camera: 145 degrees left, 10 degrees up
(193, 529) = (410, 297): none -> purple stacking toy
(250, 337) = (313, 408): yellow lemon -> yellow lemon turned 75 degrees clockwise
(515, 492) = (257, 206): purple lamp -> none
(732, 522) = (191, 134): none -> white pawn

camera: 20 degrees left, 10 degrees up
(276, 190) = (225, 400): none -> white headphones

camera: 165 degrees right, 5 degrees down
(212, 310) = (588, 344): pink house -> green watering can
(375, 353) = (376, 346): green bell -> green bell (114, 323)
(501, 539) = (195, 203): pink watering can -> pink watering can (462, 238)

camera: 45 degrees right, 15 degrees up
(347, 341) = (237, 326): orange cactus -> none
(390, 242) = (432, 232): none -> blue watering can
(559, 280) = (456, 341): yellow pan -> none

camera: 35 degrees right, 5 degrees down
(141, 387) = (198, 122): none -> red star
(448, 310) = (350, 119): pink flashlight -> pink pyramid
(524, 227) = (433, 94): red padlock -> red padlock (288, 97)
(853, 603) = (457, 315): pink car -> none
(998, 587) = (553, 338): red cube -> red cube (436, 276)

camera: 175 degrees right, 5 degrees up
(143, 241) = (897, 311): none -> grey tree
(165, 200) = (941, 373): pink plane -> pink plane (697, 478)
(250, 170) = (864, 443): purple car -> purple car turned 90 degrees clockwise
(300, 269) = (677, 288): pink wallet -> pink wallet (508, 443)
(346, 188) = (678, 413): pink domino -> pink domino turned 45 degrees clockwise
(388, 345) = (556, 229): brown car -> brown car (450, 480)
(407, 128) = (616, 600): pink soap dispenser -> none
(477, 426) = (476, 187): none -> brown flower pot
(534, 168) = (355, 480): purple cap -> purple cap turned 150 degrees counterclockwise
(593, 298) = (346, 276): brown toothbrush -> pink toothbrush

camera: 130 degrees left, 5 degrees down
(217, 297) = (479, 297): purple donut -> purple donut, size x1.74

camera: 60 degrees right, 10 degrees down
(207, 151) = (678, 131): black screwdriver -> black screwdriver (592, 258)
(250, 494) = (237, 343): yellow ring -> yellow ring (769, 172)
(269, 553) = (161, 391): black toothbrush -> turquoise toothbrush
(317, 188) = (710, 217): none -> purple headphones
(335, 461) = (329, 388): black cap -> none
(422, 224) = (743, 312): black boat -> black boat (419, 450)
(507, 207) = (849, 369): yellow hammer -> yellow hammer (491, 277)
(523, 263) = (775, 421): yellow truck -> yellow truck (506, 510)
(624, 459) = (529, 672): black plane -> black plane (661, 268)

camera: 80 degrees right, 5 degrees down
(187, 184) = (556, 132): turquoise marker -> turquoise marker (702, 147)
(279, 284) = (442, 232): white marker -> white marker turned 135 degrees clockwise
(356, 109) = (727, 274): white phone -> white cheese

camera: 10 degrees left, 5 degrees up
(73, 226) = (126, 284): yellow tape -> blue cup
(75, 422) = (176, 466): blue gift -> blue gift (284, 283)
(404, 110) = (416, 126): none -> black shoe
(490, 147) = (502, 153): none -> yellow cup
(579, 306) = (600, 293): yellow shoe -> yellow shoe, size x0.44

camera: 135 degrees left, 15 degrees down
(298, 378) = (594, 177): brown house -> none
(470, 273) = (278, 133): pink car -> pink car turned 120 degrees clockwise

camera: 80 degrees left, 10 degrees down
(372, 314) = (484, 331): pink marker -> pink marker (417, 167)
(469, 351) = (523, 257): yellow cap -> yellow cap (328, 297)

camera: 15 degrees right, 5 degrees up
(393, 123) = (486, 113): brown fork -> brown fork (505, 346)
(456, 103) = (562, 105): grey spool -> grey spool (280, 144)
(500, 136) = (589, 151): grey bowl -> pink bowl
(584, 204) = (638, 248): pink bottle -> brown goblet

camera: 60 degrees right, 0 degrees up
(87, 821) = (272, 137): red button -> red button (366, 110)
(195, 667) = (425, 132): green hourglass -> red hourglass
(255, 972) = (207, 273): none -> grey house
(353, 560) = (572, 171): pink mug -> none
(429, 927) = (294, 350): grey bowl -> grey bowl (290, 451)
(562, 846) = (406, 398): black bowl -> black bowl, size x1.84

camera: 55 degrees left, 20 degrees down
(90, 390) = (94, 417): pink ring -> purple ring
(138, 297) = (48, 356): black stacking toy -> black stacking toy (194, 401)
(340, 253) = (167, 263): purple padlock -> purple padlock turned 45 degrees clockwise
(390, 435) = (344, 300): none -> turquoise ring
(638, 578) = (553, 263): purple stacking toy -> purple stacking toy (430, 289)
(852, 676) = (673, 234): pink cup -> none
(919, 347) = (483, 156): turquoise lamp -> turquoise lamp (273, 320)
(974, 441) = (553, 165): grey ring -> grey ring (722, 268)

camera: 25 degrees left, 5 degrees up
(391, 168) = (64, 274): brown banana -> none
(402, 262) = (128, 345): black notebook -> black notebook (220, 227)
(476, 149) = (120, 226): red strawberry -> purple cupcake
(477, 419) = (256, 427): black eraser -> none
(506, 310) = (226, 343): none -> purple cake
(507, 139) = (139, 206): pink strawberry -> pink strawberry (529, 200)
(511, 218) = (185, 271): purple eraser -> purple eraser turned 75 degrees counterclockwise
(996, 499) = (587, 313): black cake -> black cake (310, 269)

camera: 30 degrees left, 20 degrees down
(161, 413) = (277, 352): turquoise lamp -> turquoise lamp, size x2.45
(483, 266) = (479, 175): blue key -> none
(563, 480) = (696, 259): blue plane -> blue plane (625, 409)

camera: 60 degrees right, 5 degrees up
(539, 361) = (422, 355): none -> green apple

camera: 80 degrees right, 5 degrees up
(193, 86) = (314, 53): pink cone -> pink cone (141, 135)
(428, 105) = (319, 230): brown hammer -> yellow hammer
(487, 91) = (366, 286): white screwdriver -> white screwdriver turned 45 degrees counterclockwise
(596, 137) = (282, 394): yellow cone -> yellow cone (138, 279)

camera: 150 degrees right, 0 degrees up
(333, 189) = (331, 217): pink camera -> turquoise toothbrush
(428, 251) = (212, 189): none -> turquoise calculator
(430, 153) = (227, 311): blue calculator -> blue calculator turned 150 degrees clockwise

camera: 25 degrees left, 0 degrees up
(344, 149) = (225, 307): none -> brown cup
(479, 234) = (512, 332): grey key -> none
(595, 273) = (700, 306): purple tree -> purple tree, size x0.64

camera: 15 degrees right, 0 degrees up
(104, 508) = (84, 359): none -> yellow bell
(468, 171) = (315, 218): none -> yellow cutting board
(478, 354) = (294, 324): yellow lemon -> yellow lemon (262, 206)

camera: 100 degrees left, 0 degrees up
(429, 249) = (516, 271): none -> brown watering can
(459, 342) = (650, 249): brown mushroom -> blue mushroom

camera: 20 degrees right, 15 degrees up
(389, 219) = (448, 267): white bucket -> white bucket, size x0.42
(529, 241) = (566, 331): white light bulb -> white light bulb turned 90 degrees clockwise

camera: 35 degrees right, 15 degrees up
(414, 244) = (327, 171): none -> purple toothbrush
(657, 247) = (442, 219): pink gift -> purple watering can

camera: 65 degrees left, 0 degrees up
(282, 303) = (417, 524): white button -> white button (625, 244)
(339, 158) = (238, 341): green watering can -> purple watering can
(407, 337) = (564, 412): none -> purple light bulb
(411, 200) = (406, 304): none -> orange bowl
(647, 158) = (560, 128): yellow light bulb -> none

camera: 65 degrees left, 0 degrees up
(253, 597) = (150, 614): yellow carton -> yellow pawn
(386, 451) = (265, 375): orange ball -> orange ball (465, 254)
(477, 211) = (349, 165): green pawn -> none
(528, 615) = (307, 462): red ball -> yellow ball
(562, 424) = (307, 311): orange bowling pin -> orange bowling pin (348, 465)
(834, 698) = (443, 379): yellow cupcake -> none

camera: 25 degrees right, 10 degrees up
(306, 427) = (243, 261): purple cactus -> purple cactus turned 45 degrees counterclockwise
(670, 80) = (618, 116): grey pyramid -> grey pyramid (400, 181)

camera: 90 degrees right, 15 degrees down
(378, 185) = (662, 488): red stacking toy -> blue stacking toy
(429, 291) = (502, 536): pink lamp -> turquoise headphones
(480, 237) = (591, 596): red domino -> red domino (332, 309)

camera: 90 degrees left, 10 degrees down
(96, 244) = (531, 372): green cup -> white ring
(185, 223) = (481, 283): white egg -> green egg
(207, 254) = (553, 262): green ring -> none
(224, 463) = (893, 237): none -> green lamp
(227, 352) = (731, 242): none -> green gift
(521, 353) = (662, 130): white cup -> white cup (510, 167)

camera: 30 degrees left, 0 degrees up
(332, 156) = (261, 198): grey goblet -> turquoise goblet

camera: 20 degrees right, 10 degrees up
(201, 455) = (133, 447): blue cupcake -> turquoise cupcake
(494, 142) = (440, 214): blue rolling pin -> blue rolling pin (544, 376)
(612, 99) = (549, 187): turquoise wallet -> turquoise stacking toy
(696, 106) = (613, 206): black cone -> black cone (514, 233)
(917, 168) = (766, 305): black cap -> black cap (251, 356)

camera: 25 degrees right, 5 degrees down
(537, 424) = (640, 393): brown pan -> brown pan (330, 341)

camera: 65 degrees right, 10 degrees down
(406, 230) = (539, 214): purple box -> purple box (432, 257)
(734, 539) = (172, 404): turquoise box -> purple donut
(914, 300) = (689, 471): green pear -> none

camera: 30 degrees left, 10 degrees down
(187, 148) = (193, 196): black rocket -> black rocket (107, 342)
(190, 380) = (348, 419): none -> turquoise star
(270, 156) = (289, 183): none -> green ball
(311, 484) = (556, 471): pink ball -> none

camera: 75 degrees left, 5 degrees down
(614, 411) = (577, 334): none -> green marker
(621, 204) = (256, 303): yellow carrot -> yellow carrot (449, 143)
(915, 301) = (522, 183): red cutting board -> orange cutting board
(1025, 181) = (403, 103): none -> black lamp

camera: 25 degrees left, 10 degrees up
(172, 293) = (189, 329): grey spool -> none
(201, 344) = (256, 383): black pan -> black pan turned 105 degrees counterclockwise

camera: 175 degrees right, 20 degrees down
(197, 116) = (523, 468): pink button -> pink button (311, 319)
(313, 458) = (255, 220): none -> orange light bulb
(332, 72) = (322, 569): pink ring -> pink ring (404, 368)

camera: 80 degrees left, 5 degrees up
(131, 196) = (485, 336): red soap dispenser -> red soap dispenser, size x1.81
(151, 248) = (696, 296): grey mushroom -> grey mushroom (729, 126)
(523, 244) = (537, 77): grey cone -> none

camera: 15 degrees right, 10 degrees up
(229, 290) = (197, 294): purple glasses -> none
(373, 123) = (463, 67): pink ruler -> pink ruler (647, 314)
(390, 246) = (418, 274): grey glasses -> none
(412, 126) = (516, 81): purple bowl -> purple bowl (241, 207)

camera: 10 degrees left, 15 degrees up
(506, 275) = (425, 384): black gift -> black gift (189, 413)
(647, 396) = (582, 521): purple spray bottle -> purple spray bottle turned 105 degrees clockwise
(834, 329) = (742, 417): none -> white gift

* [What the exercise asks]: Using the data above, reproduce exactly the lines between those holding "(375, 353) = (376, 346): green" and "camera: 175 degrees right, 5 degrees up", inclusive, and no others.

* [Exercise answer]:
(375, 353) = (376, 346): green bell -> green bell (114, 323)
(501, 539) = (195, 203): pink watering can -> pink watering can (462, 238)

camera: 45 degrees right, 15 degrees up
(347, 341) = (237, 326): orange cactus -> none
(390, 242) = (432, 232): none -> blue watering can
(559, 280) = (456, 341): yellow pan -> none

camera: 35 degrees right, 5 degrees down
(141, 387) = (198, 122): none -> red star
(448, 310) = (350, 119): pink flashlight -> pink pyramid
(524, 227) = (433, 94): red padlock -> red padlock (288, 97)
(853, 603) = (457, 315): pink car -> none
(998, 587) = (553, 338): red cube -> red cube (436, 276)

camera: 175 degrees right, 5 degrees up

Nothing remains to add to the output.